◆ **Work to complete**
The required answer is an exact copy of the records below, without pictures.

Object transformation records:
--------------------------------
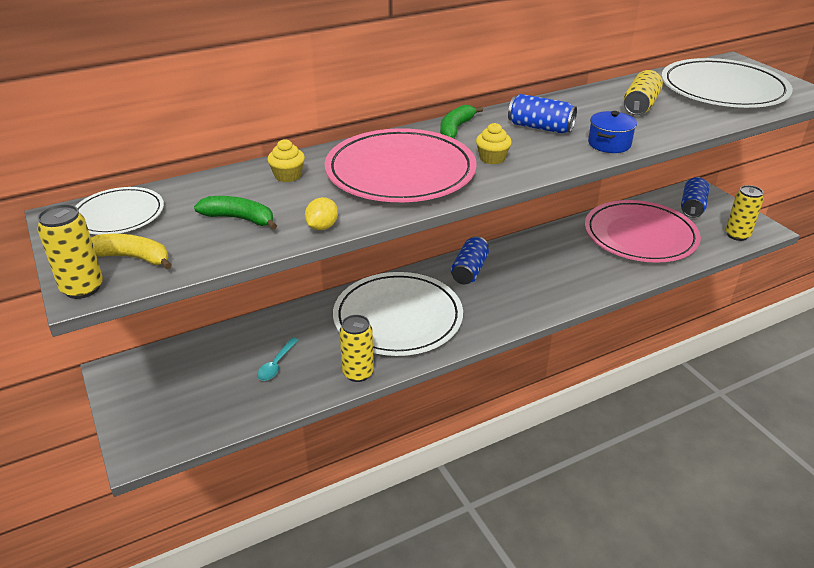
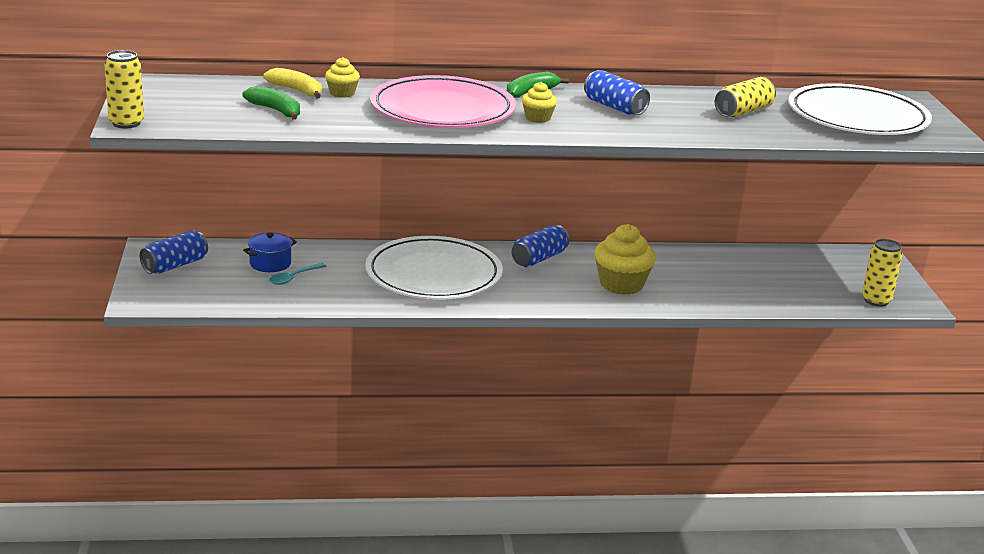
camera: 20 degrees right, 10 degrees down
(119, 215) = (185, 89): white plate -> none
(132, 257) = (175, 115): yellow banana -> yellow banana (297, 91)
(322, 227) = (337, 129): yellow lemon -> none
(358, 373) = (362, 301): yellow can -> none
(553, 278) = (621, 284): none -> yellow cupcake
(609, 144) = (666, 131): blue pot -> blue pot (270, 263)
(640, 236) = (758, 275): pink plate -> none
(692, 207) = (851, 267): blue can -> blue can (175, 265)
--------------------------------
◆ **Solution to this task**
camera: 20 degrees right, 10 degrees down
(119, 215) = (185, 89): white plate -> none
(132, 257) = (175, 115): yellow banana -> yellow banana (297, 91)
(322, 227) = (337, 129): yellow lemon -> none
(358, 373) = (362, 301): yellow can -> none
(553, 278) = (621, 284): none -> yellow cupcake
(609, 144) = (666, 131): blue pot -> blue pot (270, 263)
(640, 236) = (758, 275): pink plate -> none
(692, 207) = (851, 267): blue can -> blue can (175, 265)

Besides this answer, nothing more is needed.